WHAT THE EXERCISE ASKS:
The reply must consist of the complete listing, reproduced exactly, with no images included.

MATERIAL PROVIDED:
++++++++++

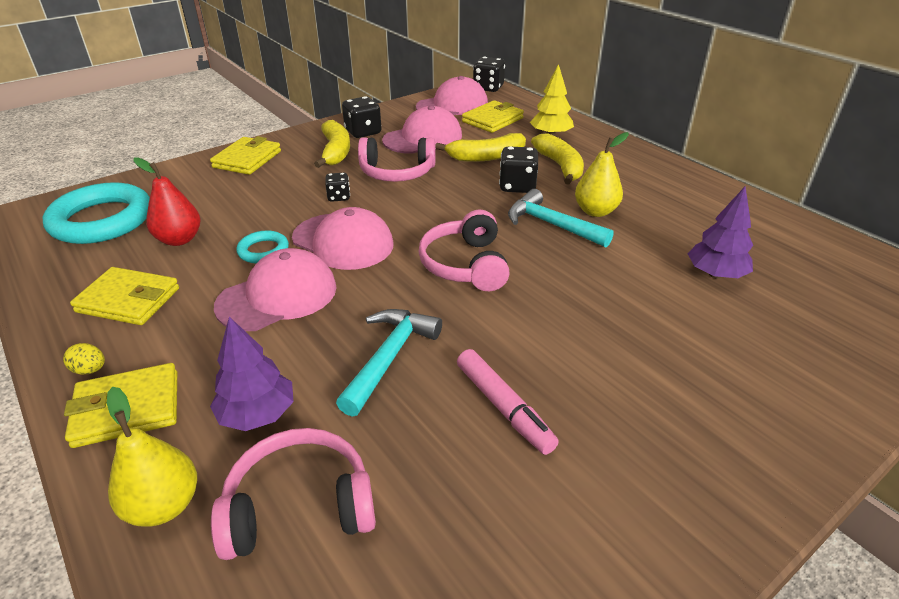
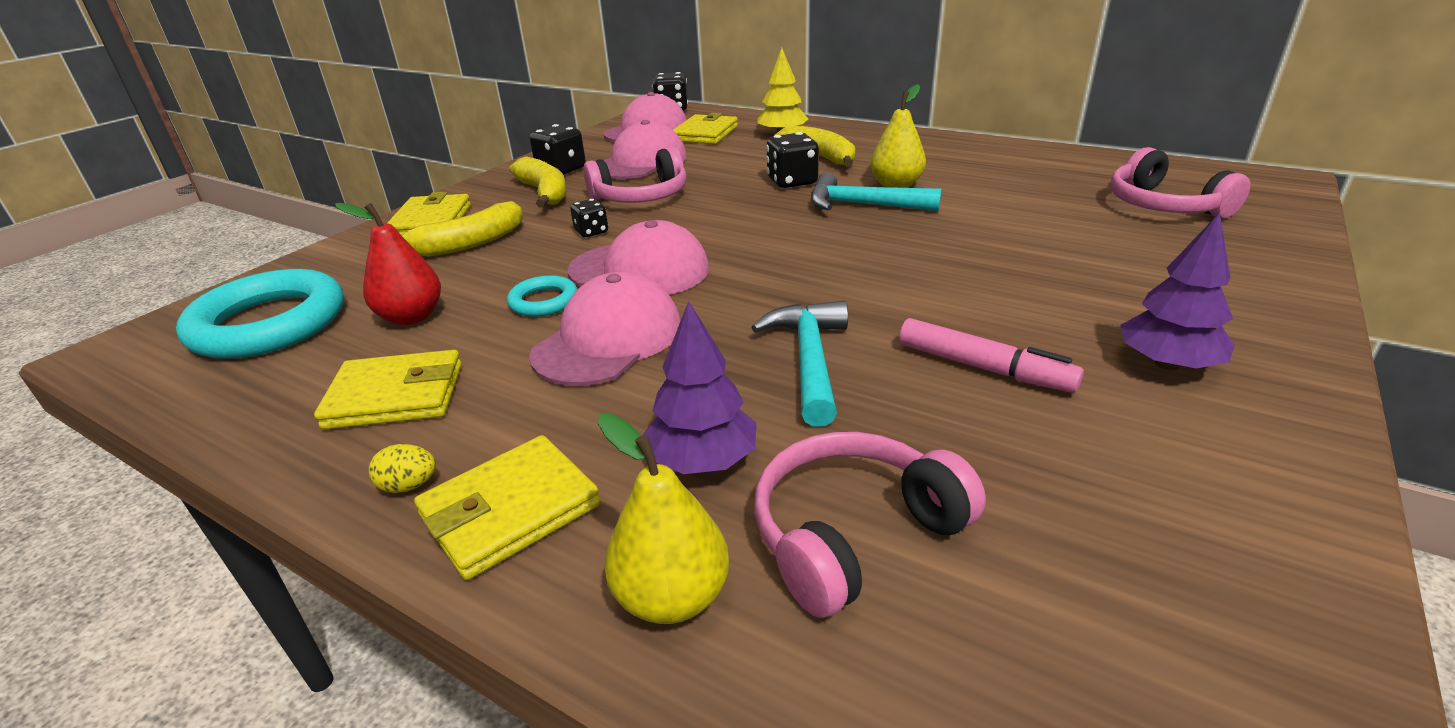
camera: 20 degrees left, 5 degrees down
(465, 265) = (807, 258): pink headphones -> pink headphones (1163, 206)
(486, 157) = (731, 165): yellow banana -> yellow banana (468, 244)
(715, 274) = (1064, 208): purple tree -> purple tree (1167, 364)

++++++++++

RESPONSE BELOW:
camera: 20 degrees left, 5 degrees down
(465, 265) = (807, 258): pink headphones -> pink headphones (1163, 206)
(486, 157) = (731, 165): yellow banana -> yellow banana (468, 244)
(715, 274) = (1064, 208): purple tree -> purple tree (1167, 364)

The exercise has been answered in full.